Exercise goal
Only a number is wanted here: how many lines in the entries below contain the word "pink".

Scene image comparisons
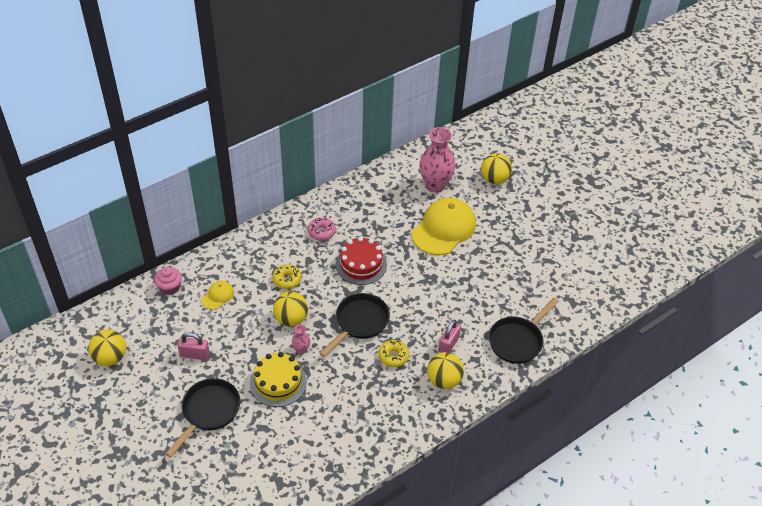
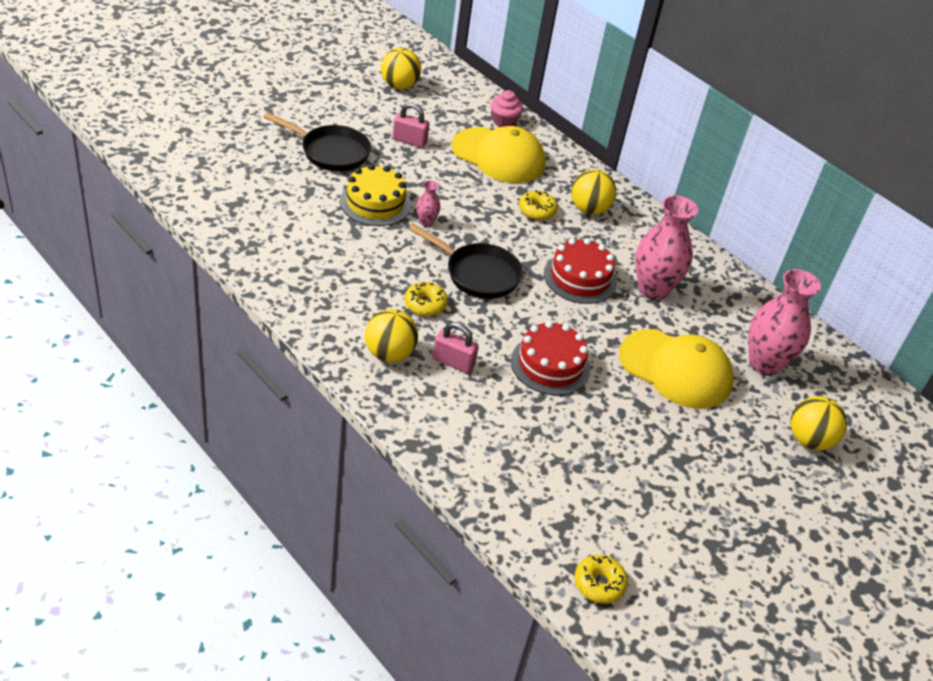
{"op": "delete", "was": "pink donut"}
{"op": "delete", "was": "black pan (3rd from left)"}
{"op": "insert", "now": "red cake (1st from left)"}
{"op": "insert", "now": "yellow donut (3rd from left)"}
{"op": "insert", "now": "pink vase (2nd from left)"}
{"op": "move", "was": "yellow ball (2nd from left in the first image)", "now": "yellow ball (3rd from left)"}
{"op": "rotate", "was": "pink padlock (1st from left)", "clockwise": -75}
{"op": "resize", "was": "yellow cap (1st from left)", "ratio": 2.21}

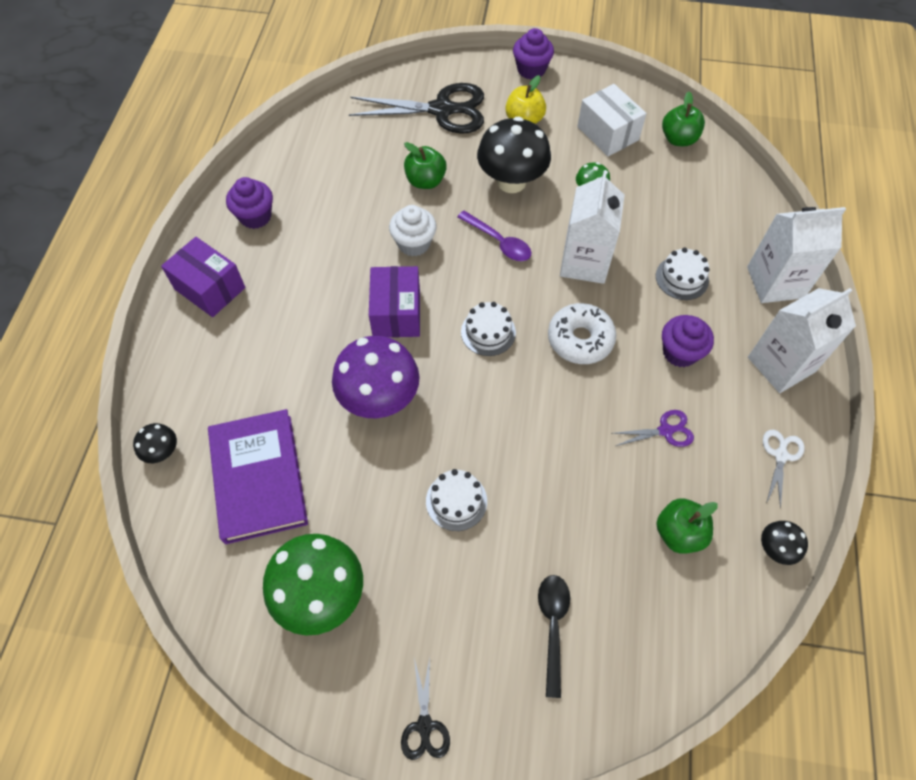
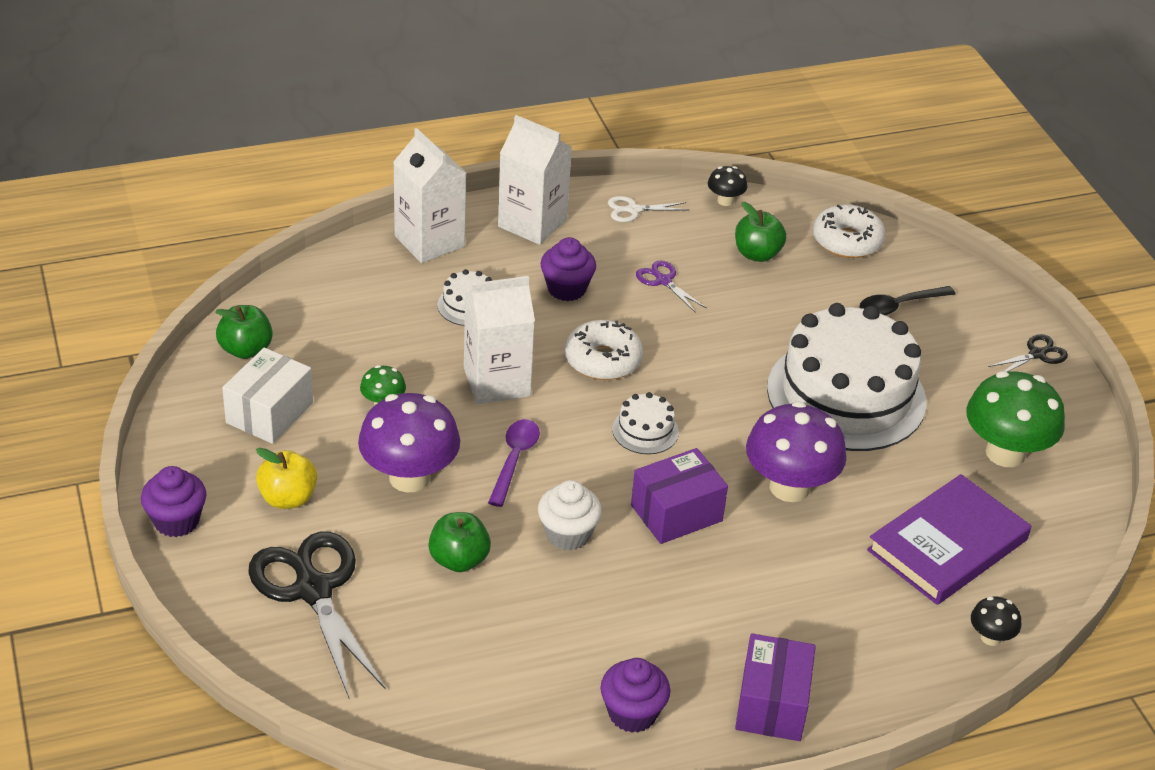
{"op": "insert", "now": "white donut (2nd from left)"}
{"op": "recolor", "was": "black mushroom (2nd from left)", "now": "purple mushroom (1st from left)"}
{"op": "resize", "was": "white cake (1st from left in the first image)", "ratio": 2.46}

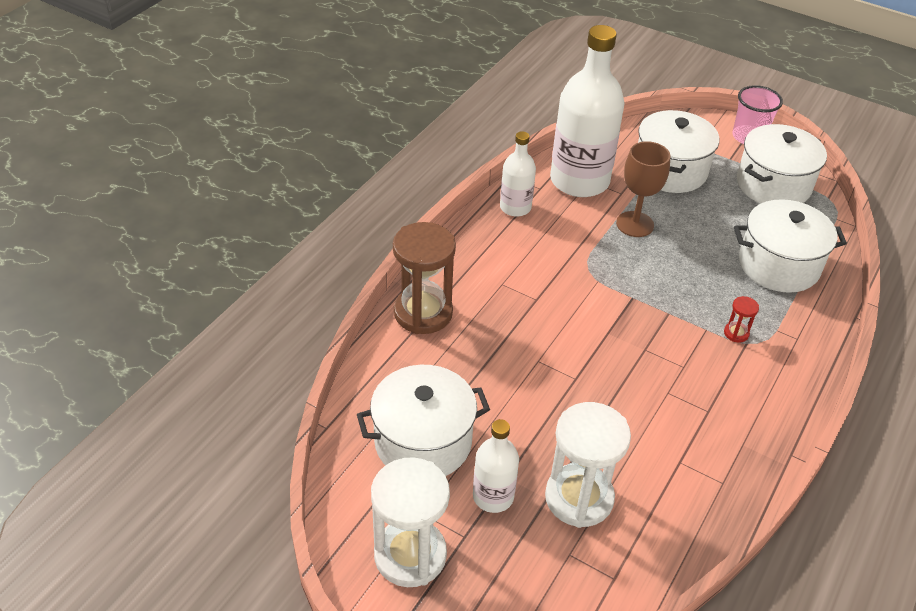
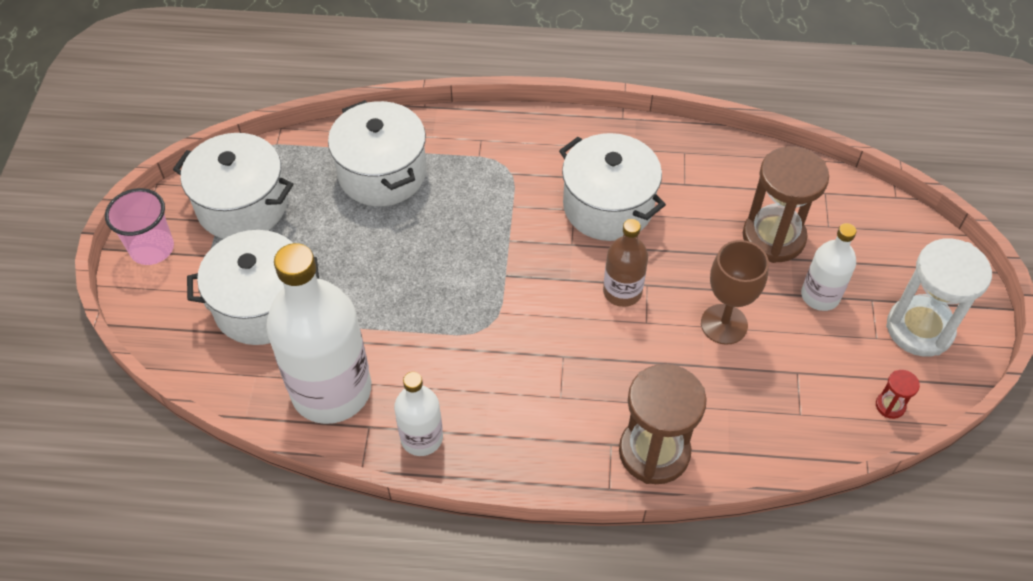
{"op": "insert", "now": "brown bottle"}
{"op": "move", "was": "white pot (1st from left in the first image)", "now": "white pot (4th from left)"}
{"op": "move", "was": "brown goblet"}
{"op": "move", "was": "red hourglass"}
{"op": "recolor", "was": "white hourglass (2nd from left)", "now": "brown hourglass (2nd from left)"}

Reply to the task
3